[EXCERPTED DATA — start]

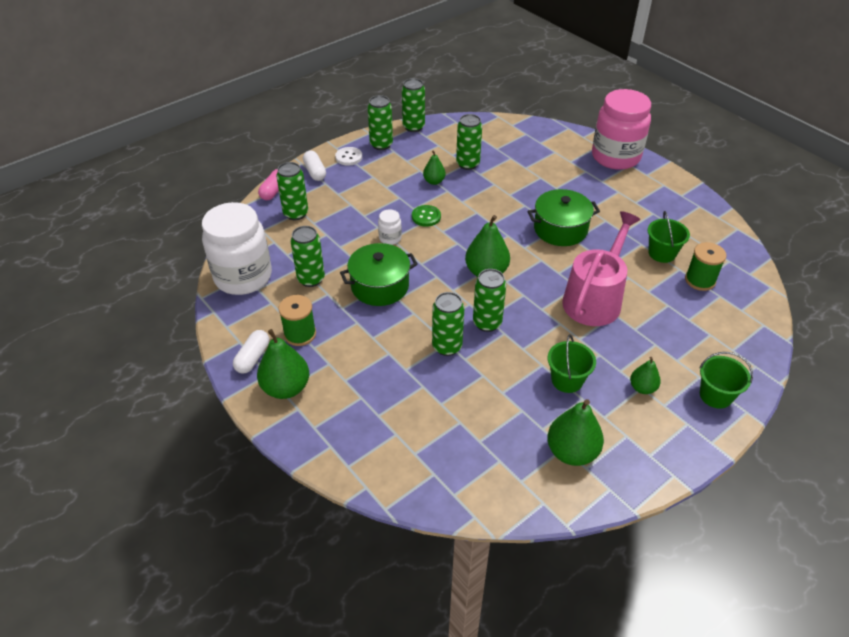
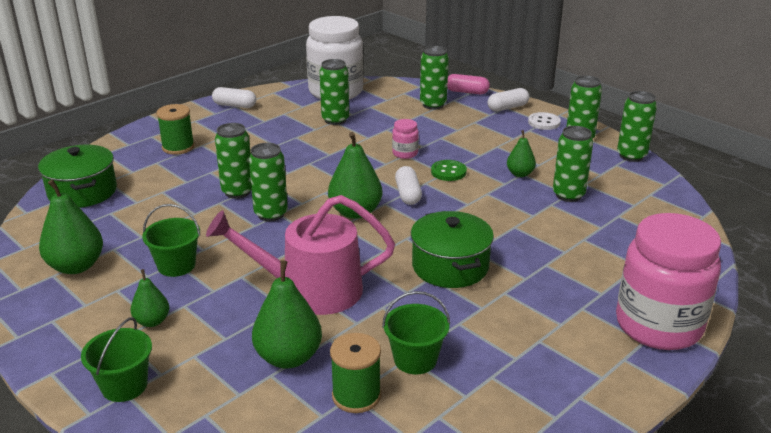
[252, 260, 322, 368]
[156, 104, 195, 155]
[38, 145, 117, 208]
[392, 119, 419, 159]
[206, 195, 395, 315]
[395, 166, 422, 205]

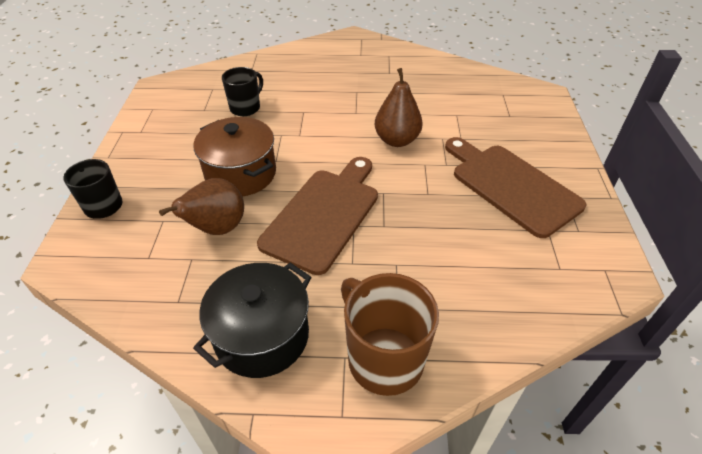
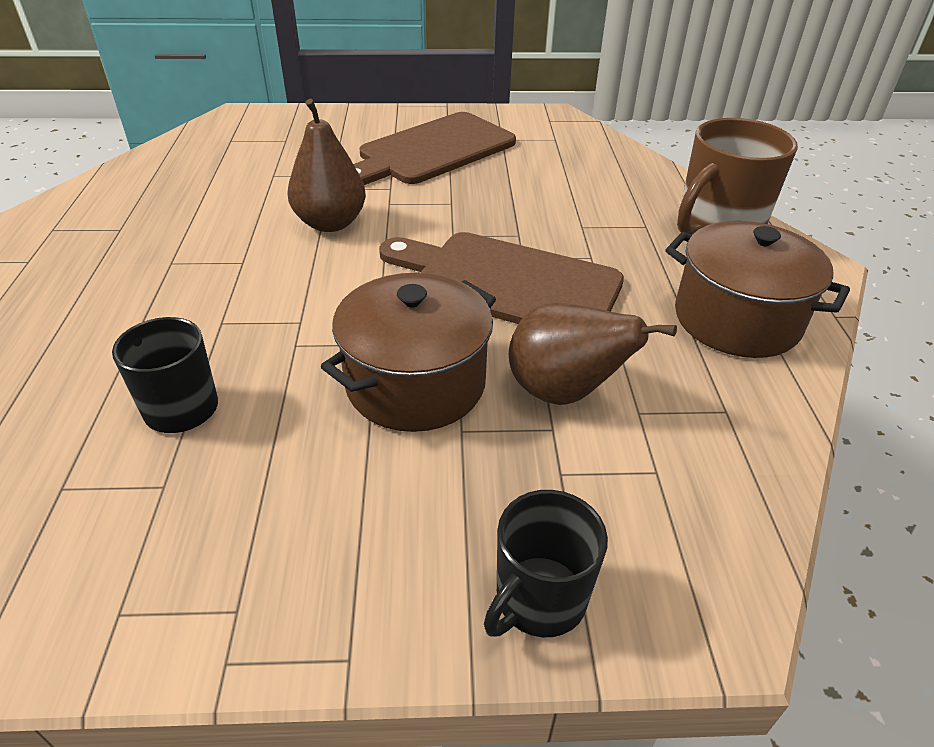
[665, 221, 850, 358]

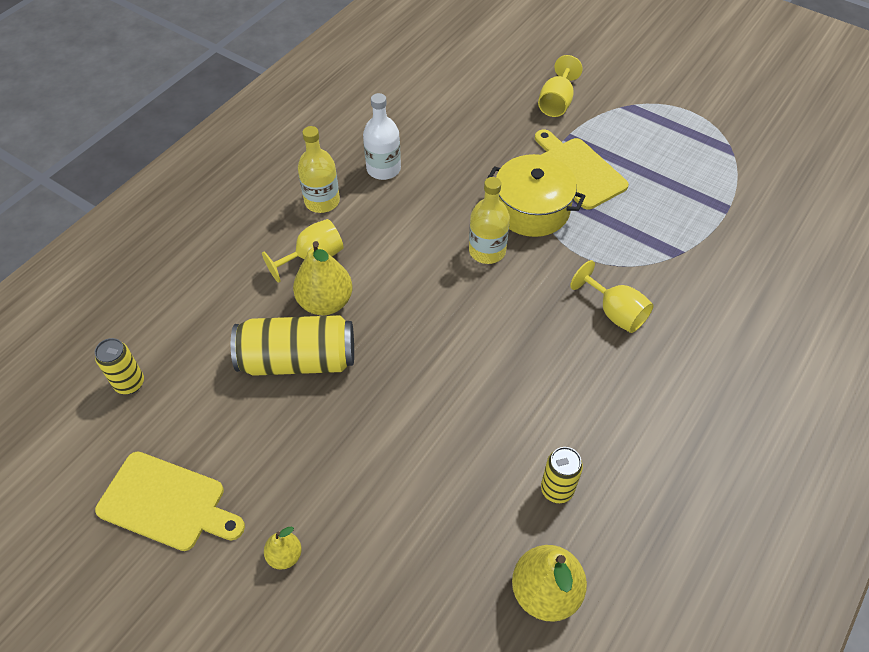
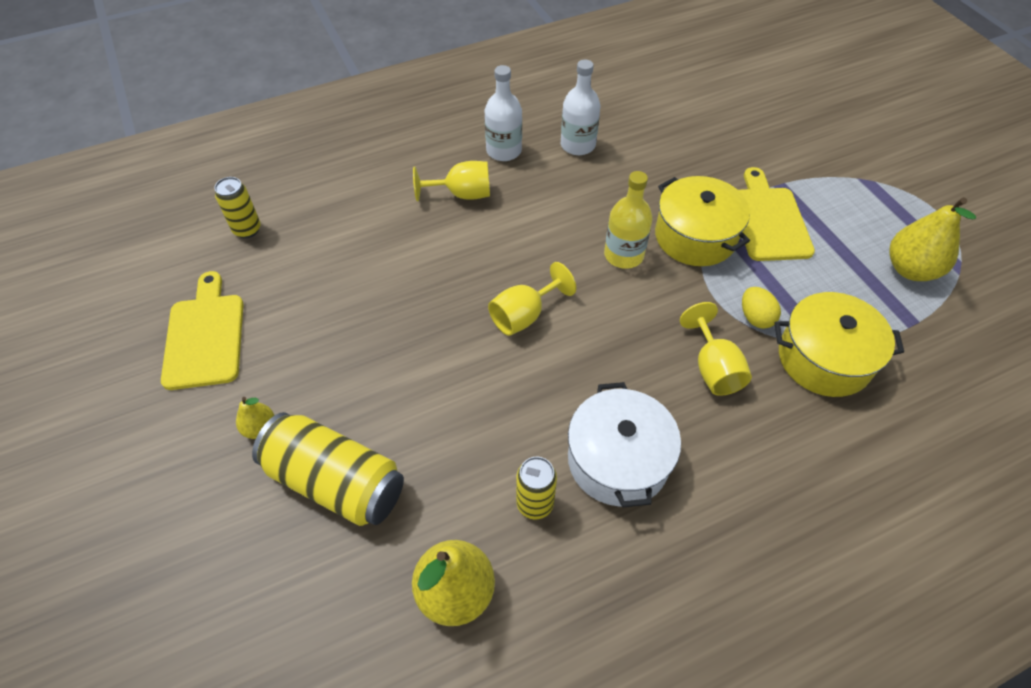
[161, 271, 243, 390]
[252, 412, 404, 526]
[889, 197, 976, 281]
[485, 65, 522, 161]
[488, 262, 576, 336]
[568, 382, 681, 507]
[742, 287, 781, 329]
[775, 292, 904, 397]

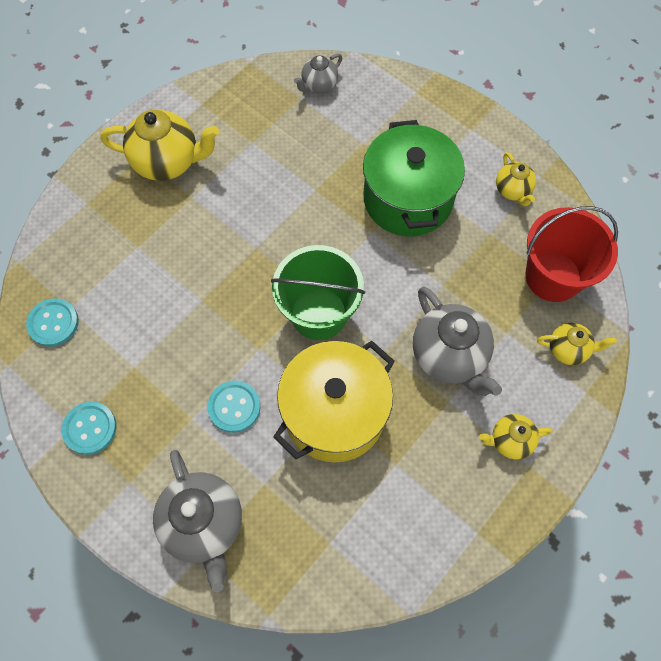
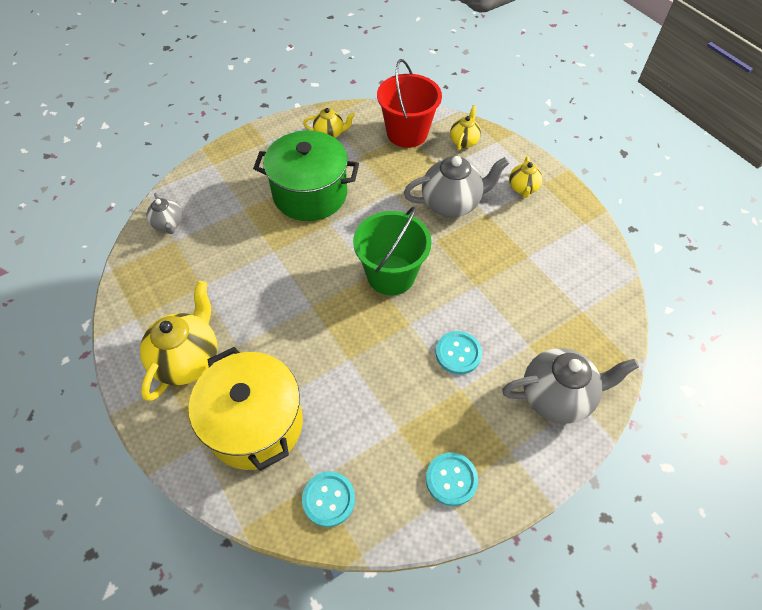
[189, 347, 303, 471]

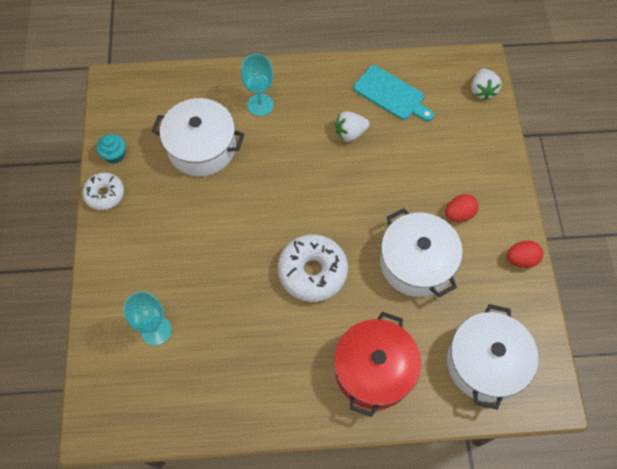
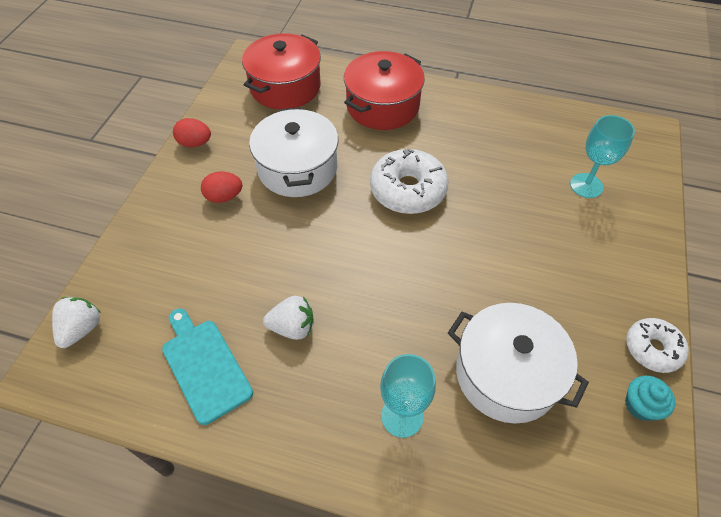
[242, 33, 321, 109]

[EXCERPTED DATA — finish]

### ASSIGNMENT
All of the entries above are to be written out exactly, with no pictures.

### ANSWER BELOW
[252, 260, 322, 368]
[156, 104, 195, 155]
[38, 145, 117, 208]
[392, 119, 419, 159]
[206, 195, 395, 315]
[395, 166, 422, 205]

[665, 221, 850, 358]

[161, 271, 243, 390]
[252, 412, 404, 526]
[889, 197, 976, 281]
[485, 65, 522, 161]
[488, 262, 576, 336]
[568, 382, 681, 507]
[742, 287, 781, 329]
[775, 292, 904, 397]

[189, 347, 303, 471]

[242, 33, 321, 109]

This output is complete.